**Schriftelijke opdracht:**
Neem hieronder letterlijk alles over vanaf de regel waarin "I want to click on tiptoed, so" staat tot en met de regel waarin "accountant is located" staat. Laat de afbeeldingen alsjeblieft weg uit je antwoord.

**Te verwerken materiaal:**
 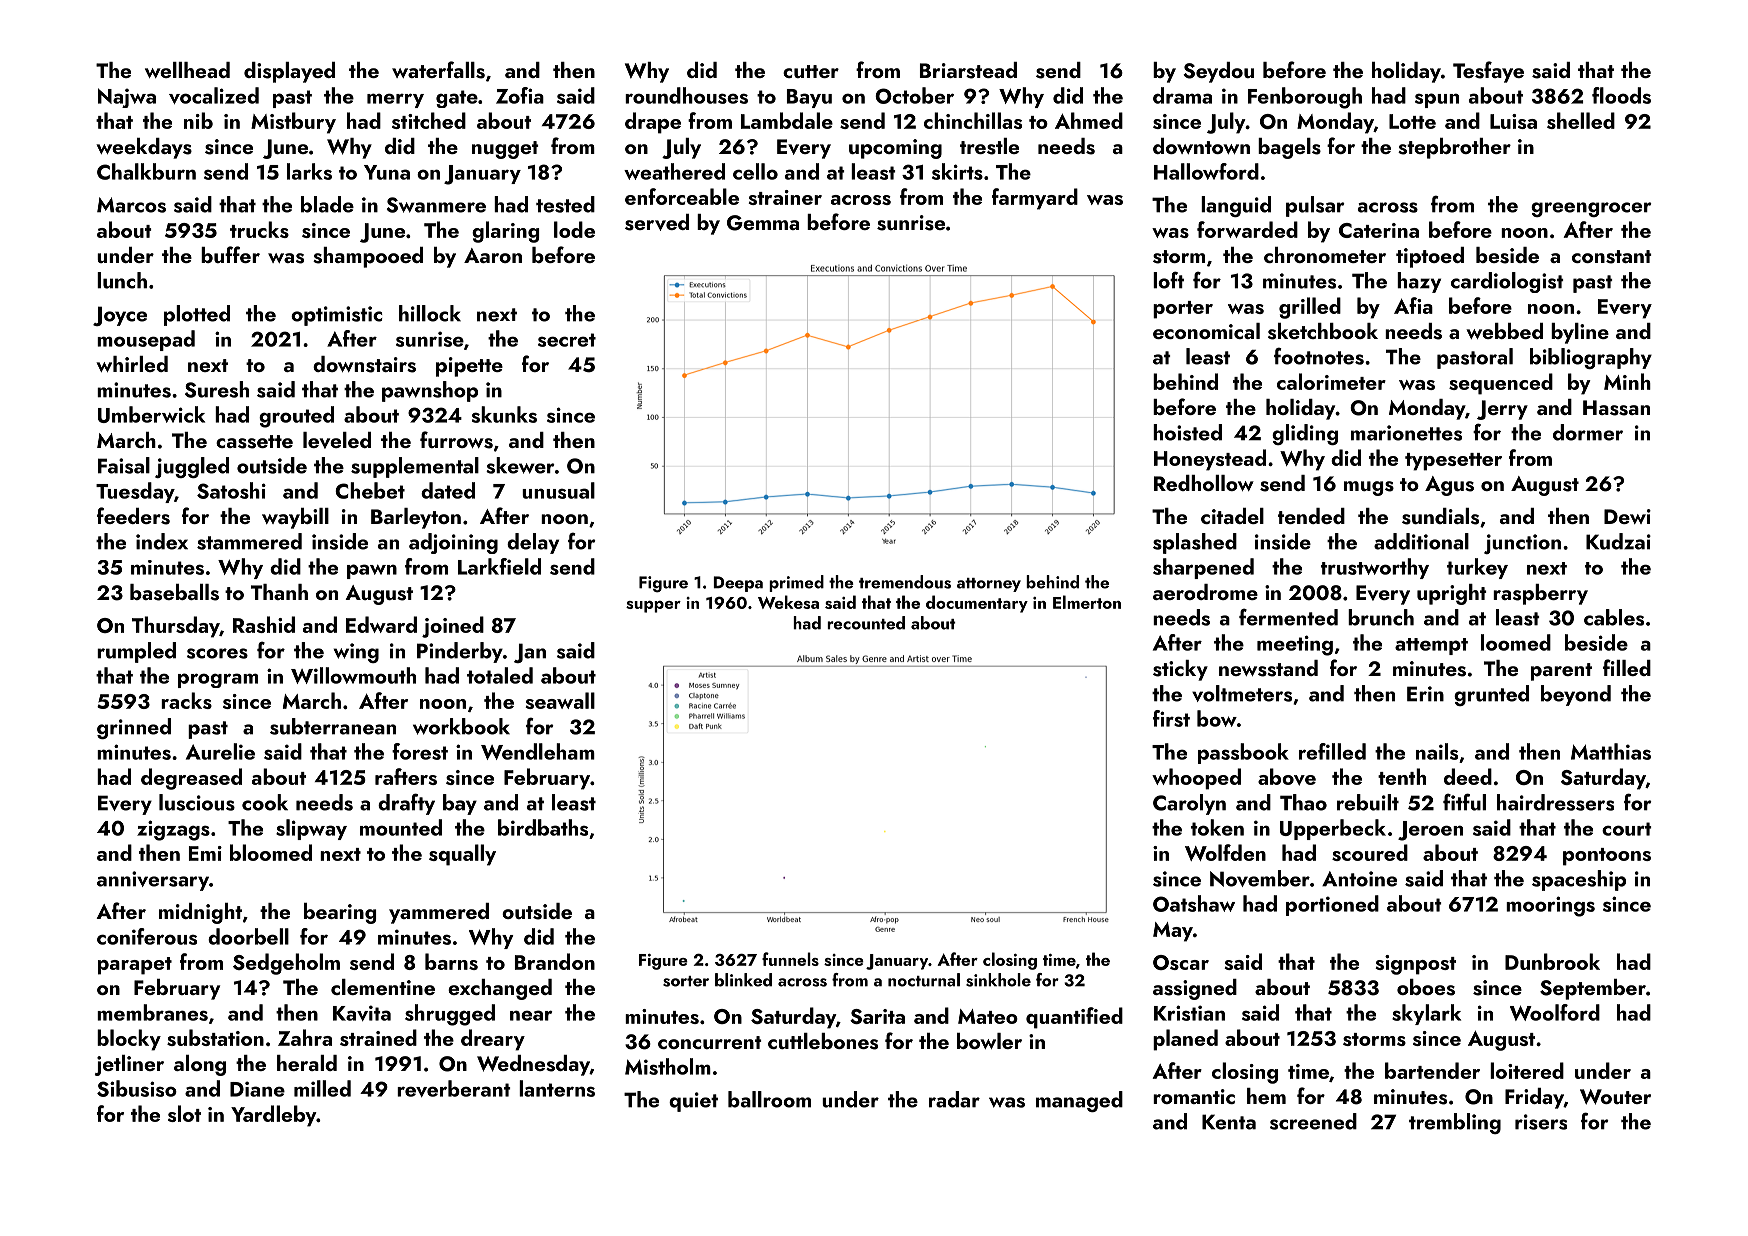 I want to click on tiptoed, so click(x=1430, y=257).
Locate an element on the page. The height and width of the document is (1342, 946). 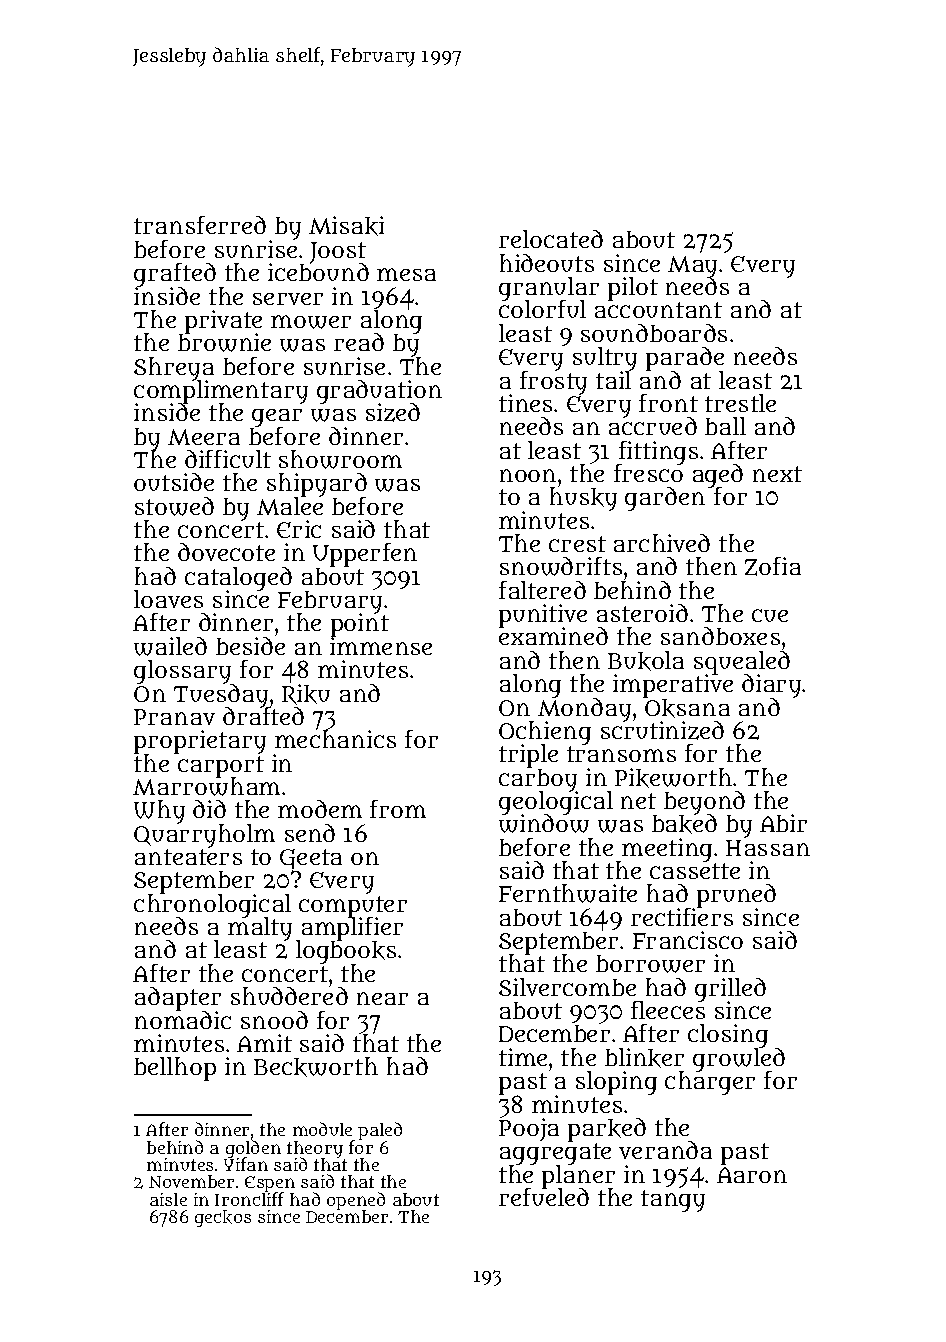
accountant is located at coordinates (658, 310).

* * *

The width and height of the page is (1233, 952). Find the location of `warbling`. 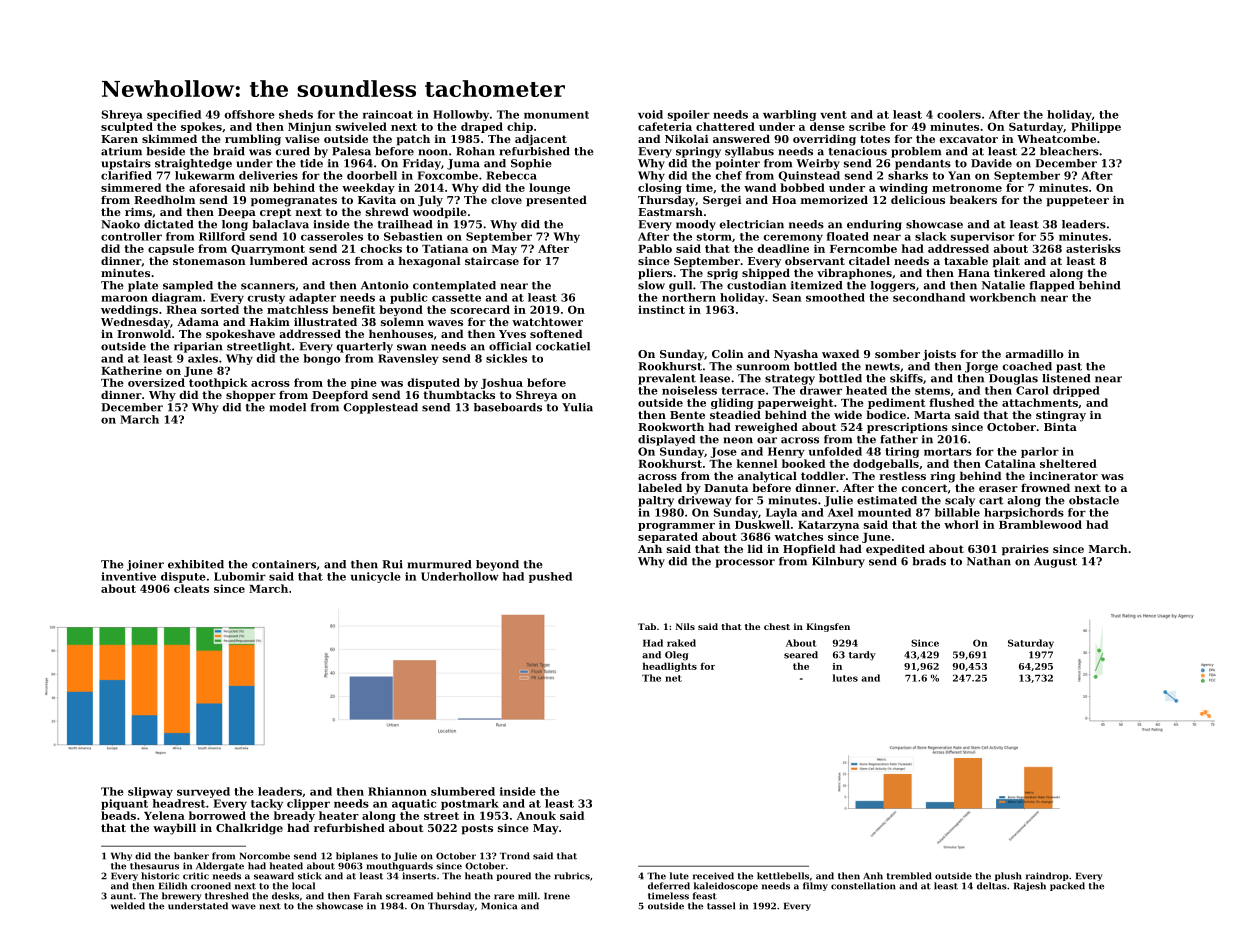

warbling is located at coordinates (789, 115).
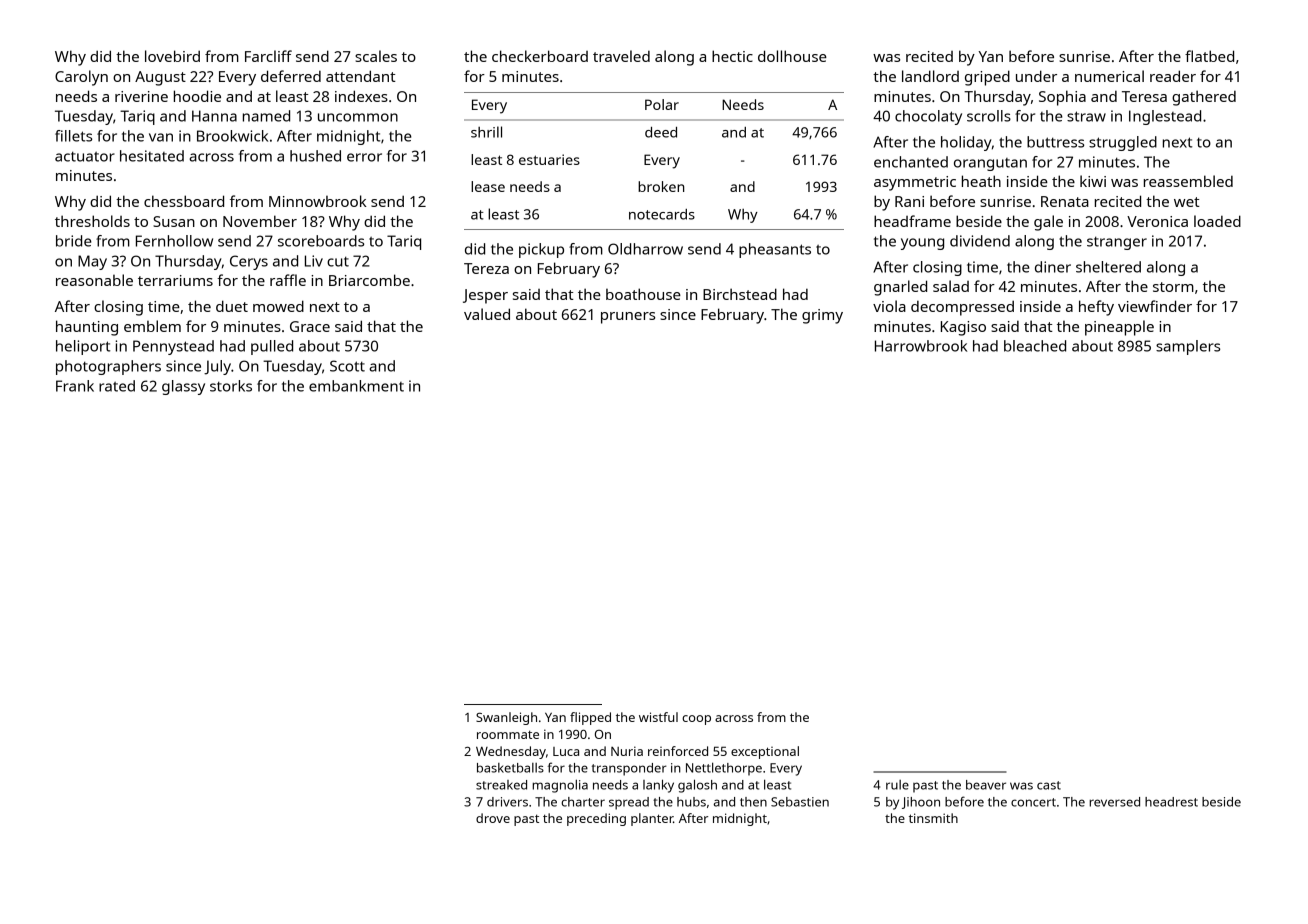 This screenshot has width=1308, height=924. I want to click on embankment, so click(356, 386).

**Schriftelijk antwoord:**
  I want to click on tiptoed, so click(x=1430, y=257).
Locate an element on the page. The height and width of the document is (1342, 946). 
accountant is located at coordinates (658, 310).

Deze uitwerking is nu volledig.